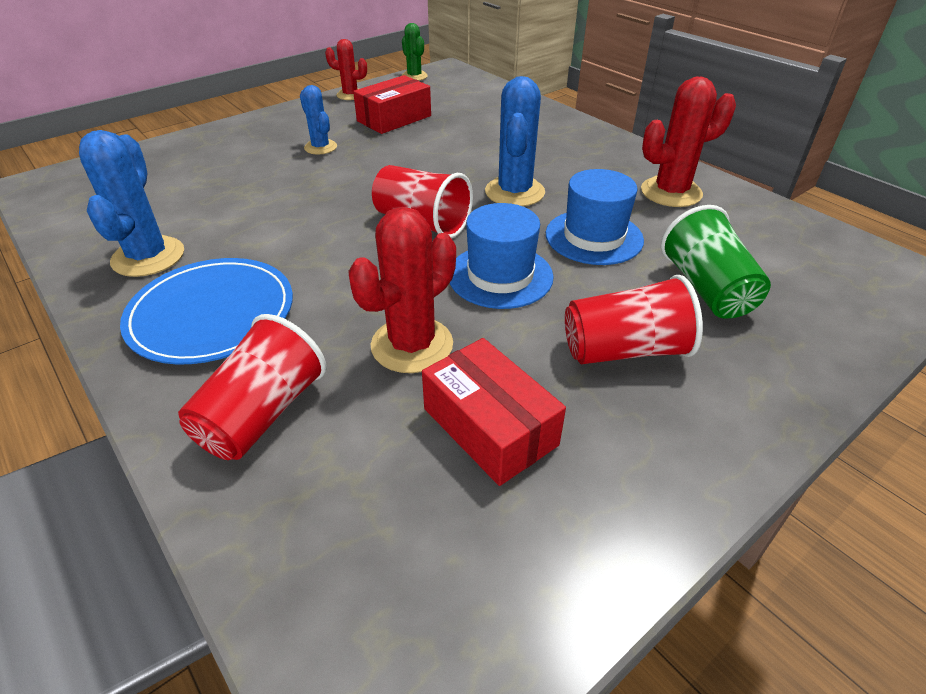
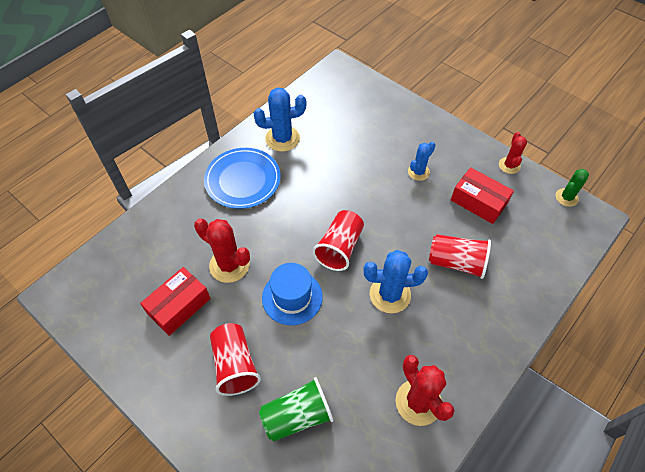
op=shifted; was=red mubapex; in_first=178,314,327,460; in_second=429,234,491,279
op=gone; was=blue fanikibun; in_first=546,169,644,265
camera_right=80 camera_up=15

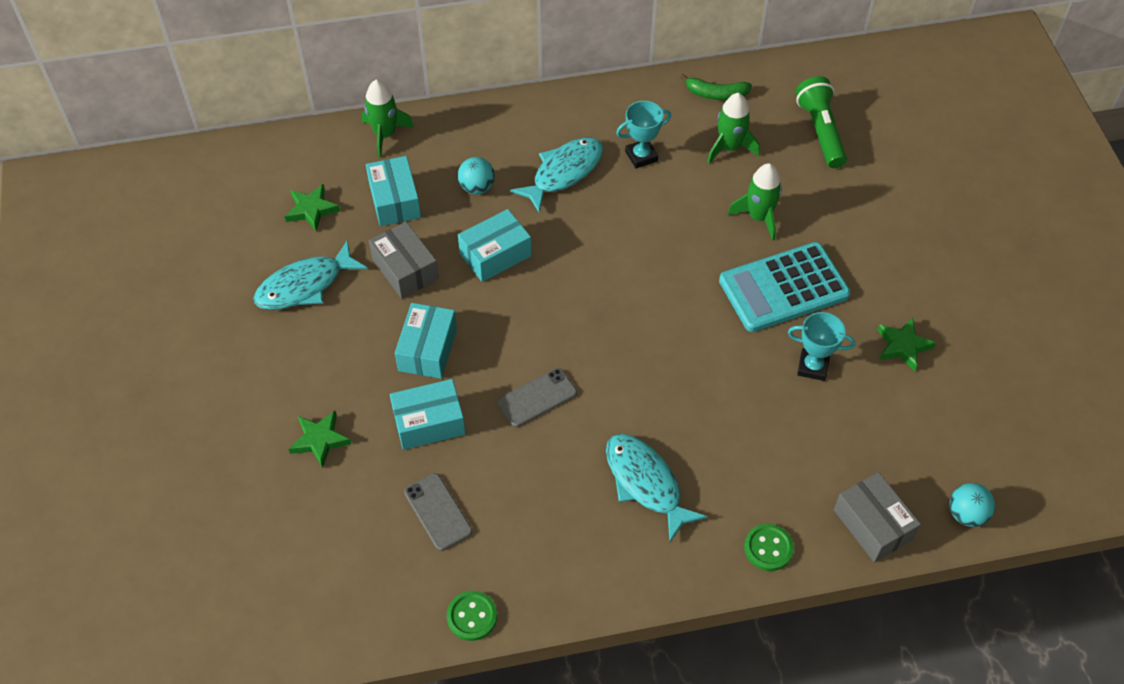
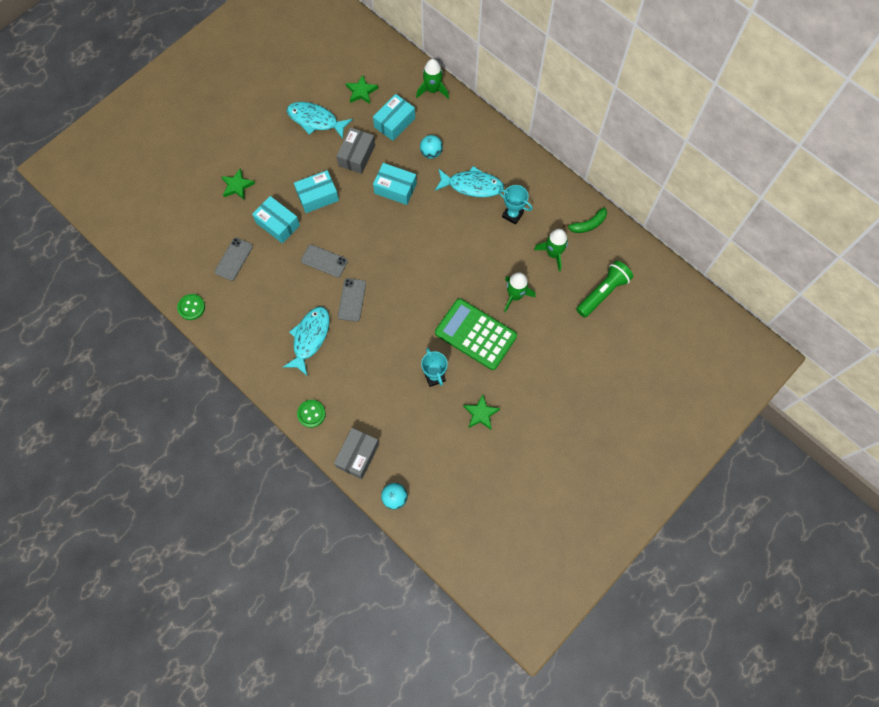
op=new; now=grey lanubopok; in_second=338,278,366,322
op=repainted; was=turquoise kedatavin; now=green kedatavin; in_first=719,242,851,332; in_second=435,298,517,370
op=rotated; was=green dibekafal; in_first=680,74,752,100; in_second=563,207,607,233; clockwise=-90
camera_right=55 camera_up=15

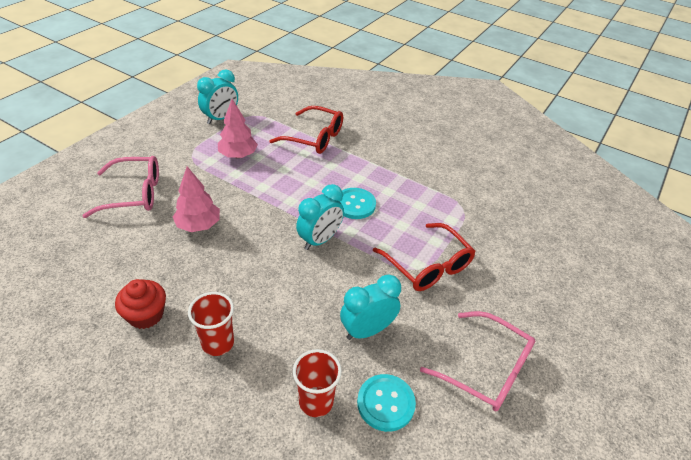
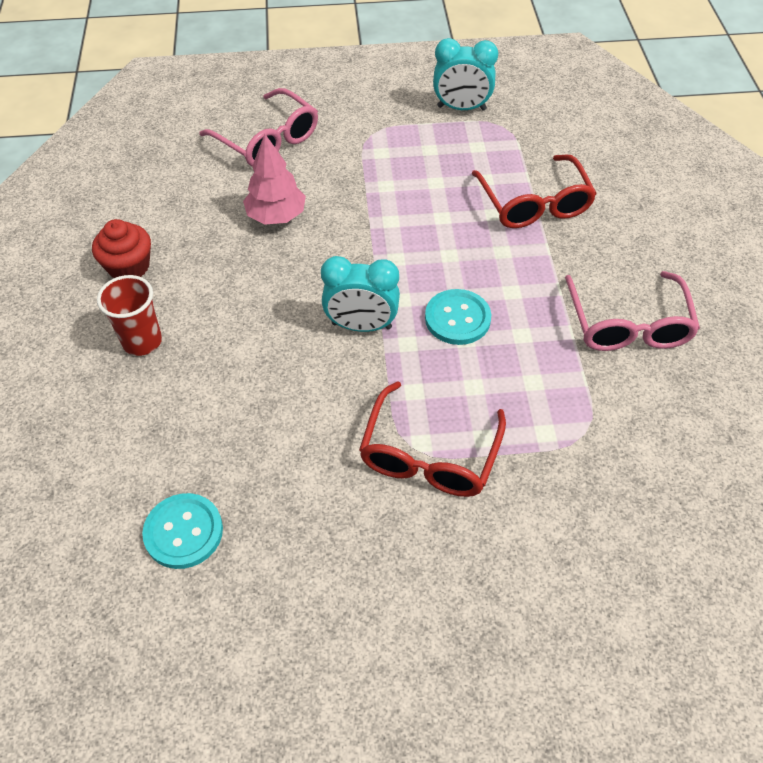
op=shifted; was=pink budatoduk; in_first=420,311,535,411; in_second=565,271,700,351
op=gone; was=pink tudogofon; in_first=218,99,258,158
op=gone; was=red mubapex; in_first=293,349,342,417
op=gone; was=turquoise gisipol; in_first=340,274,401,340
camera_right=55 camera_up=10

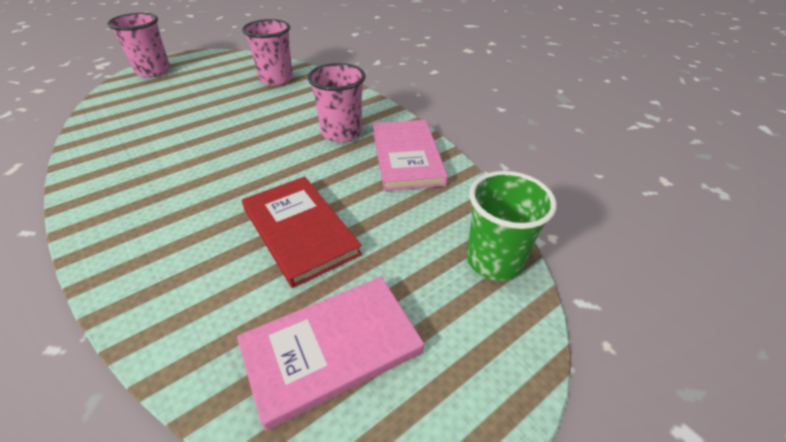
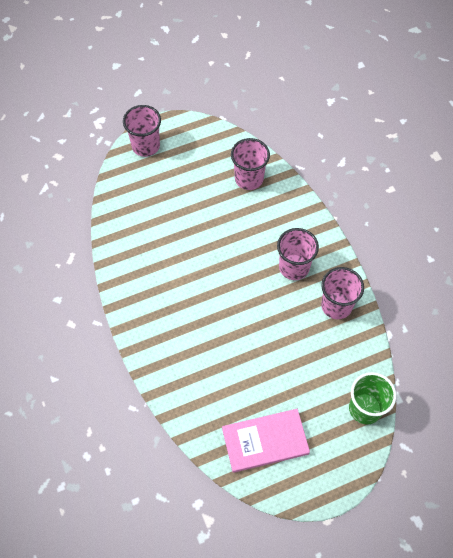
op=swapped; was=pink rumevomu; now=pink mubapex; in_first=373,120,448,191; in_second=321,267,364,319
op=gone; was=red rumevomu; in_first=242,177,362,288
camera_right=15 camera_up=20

[Assignment] The lines from the one containing "camera_right=80 camera_up=15" to the final line of the material, both ends included, should be retyped exactly and alone, with no pictures.

[Response]
camera_right=80 camera_up=15

op=new; now=grey lanubopok; in_second=338,278,366,322
op=repainted; was=turquoise kedatavin; now=green kedatavin; in_first=719,242,851,332; in_second=435,298,517,370
op=rotated; was=green dibekafal; in_first=680,74,752,100; in_second=563,207,607,233; clockwise=-90
camera_right=55 camera_up=15

op=shifted; was=pink budatoduk; in_first=420,311,535,411; in_second=565,271,700,351
op=gone; was=pink tudogofon; in_first=218,99,258,158
op=gone; was=red mubapex; in_first=293,349,342,417
op=gone; was=turquoise gisipol; in_first=340,274,401,340
camera_right=55 camera_up=10

op=swapped; was=pink rumevomu; now=pink mubapex; in_first=373,120,448,191; in_second=321,267,364,319
op=gone; was=red rumevomu; in_first=242,177,362,288
camera_right=15 camera_up=20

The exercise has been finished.